[Object state comparisons]
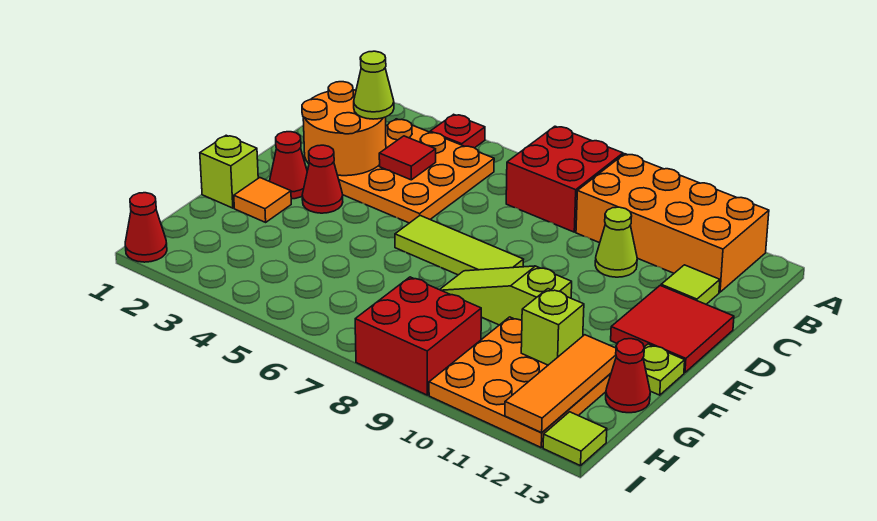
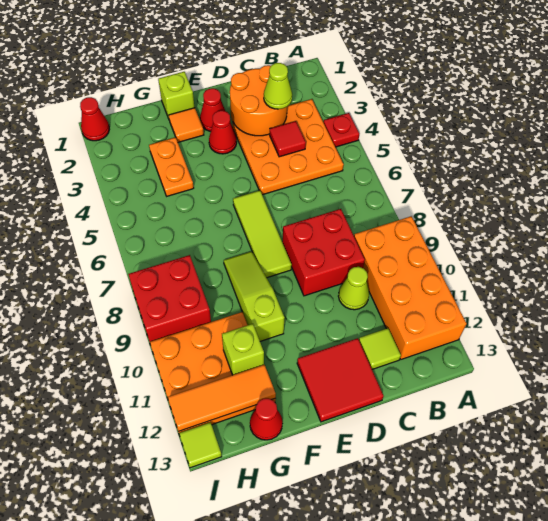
red brick A7:B8 level 1 -> red brick C8:D9 level 1
lime plate F13 level 1 -> none
none -> orange plate G3:G4 level 1

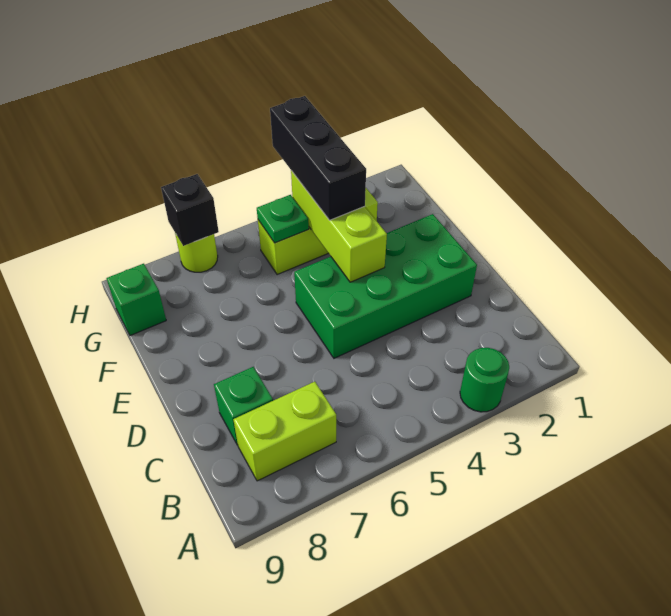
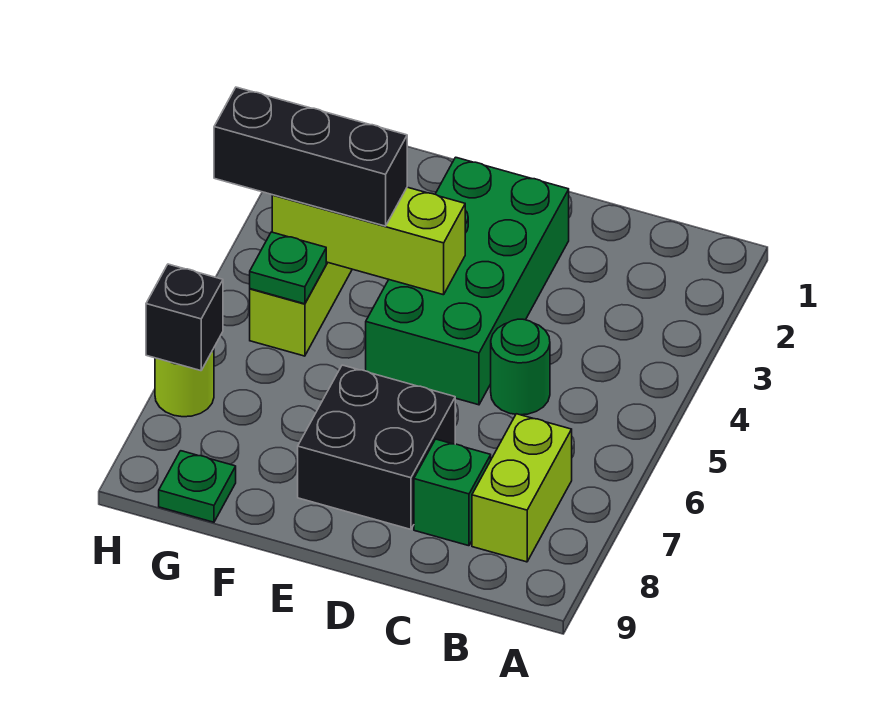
green round brick A3 level 1 -> green round brick C5 level 1
none -> black brick D7:E8 level 1
green brick G9 level 1 -> green plate G9 level 1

» **Goal of the exercise**: Give back each entry exactly as it appears, with no pictures.

» **Final answer**:
red brick A7:B8 level 1 -> red brick C8:D9 level 1
lime plate F13 level 1 -> none
none -> orange plate G3:G4 level 1

green round brick A3 level 1 -> green round brick C5 level 1
none -> black brick D7:E8 level 1
green brick G9 level 1 -> green plate G9 level 1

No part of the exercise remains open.